■ **Supplied material**
════════════════

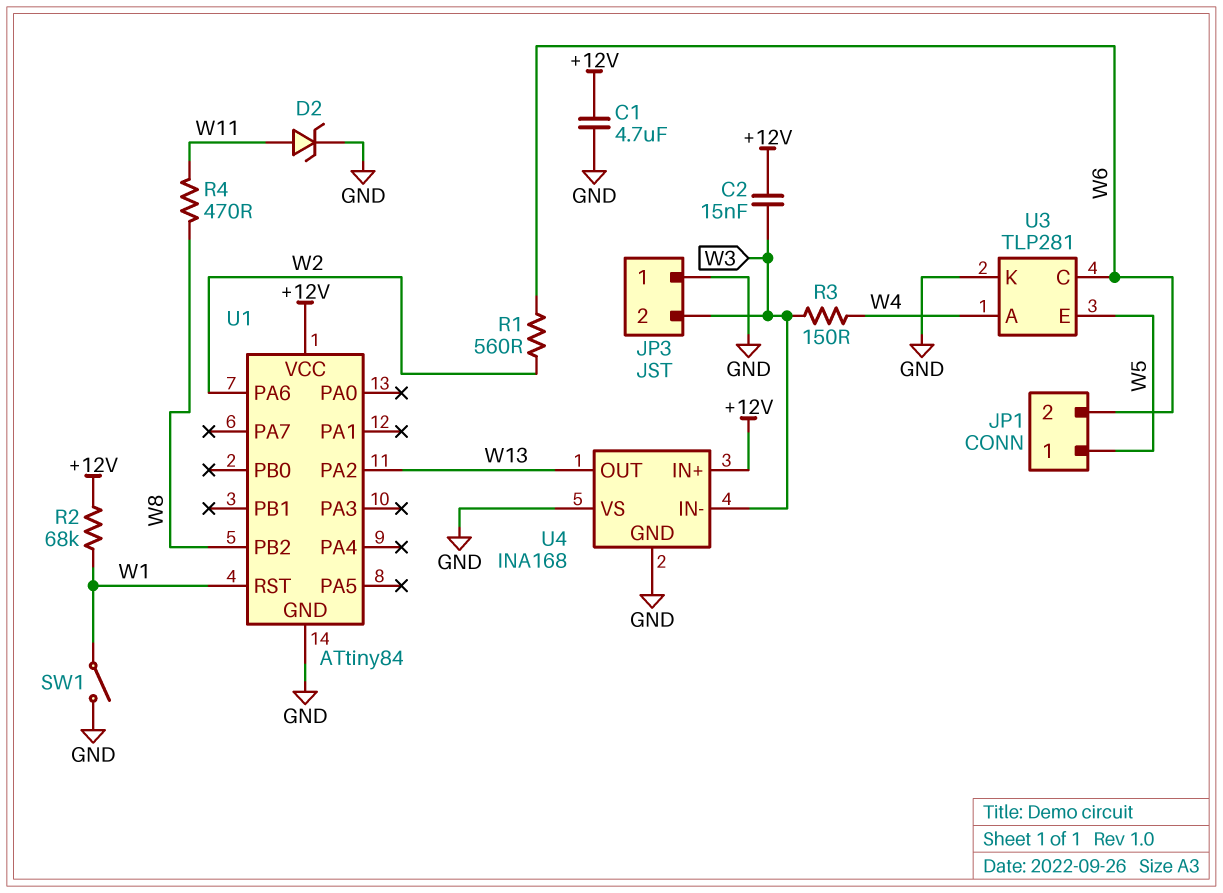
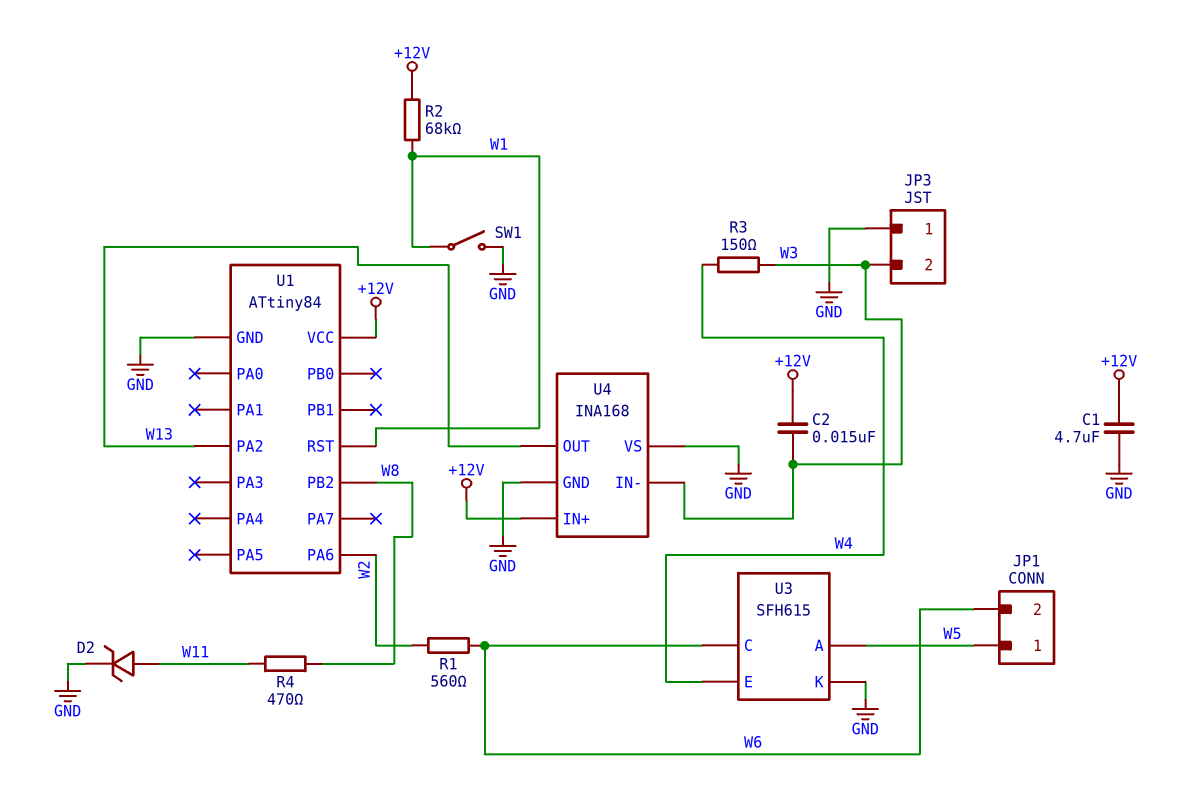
U3: TLP281 -> SFH615
U3 pin A: W4 -> W5
U3 pin E: W5 -> W4

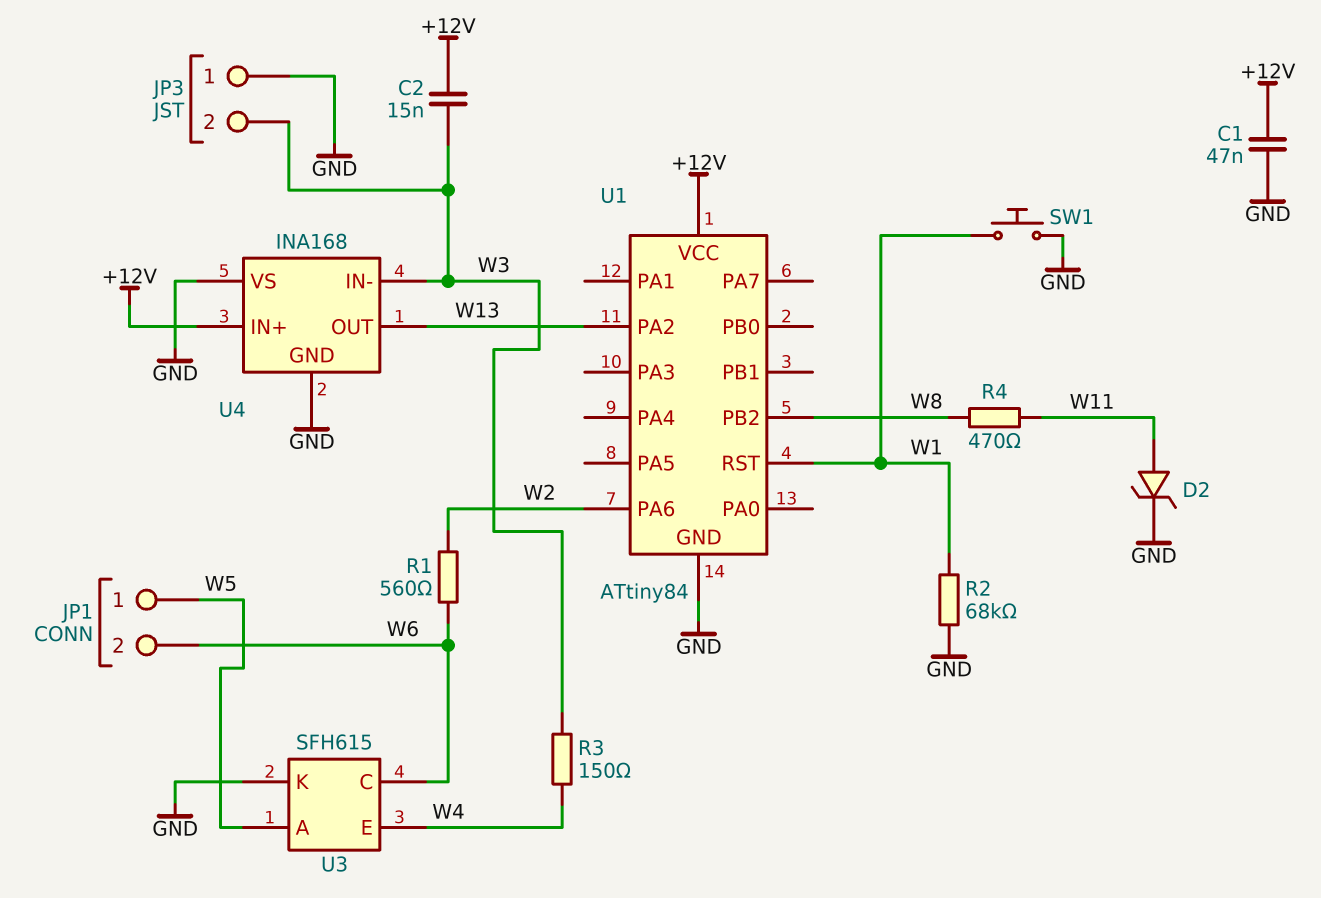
C1: 4.7uF (+12V, GND) -> 47nF (+12V, GND)
R2: 68k (+12V, W1) -> 68k (GND, W1)
SW1: switch (GND, W1) -> button (GND, W1)

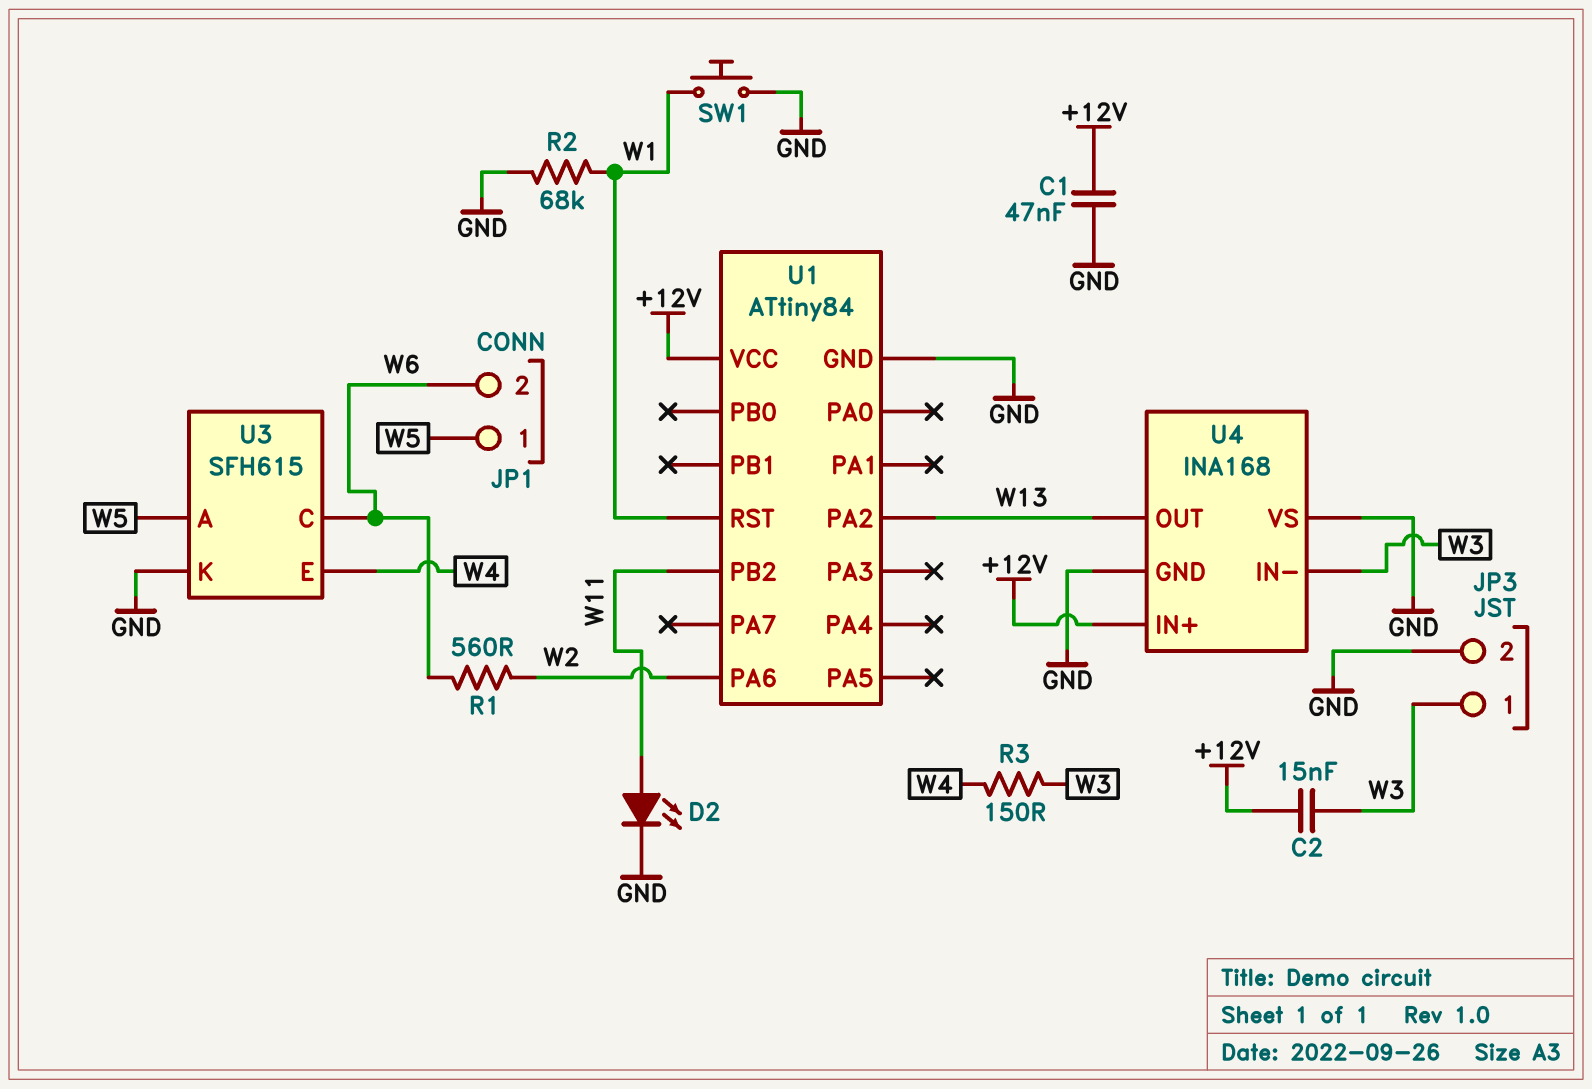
D2: zener (A W11, K GND) -> LED (A W11, K GND)
JP3 pin 1: GND -> W3
JP3 pin 2: W3 -> GND
R4: 470 (W8, W11) -> none
U1 pin PB2: W8 -> W11

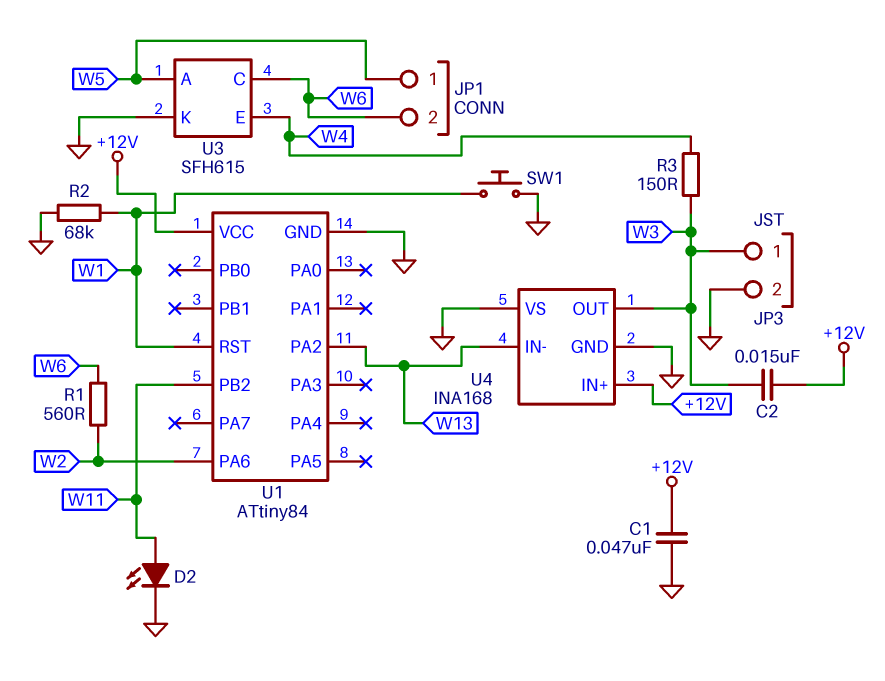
U4 pin IN-: W3 -> W13
U4 pin OUT: W13 -> W3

════════════════

■ **What the exercise asks**
Each line above should be returned exactly as it stands, minus any pictures.

■ **Response area**
U3: TLP281 -> SFH615
U3 pin A: W4 -> W5
U3 pin E: W5 -> W4

C1: 4.7uF (+12V, GND) -> 47nF (+12V, GND)
R2: 68k (+12V, W1) -> 68k (GND, W1)
SW1: switch (GND, W1) -> button (GND, W1)

D2: zener (A W11, K GND) -> LED (A W11, K GND)
JP3 pin 1: GND -> W3
JP3 pin 2: W3 -> GND
R4: 470 (W8, W11) -> none
U1 pin PB2: W8 -> W11

U4 pin IN-: W3 -> W13
U4 pin OUT: W13 -> W3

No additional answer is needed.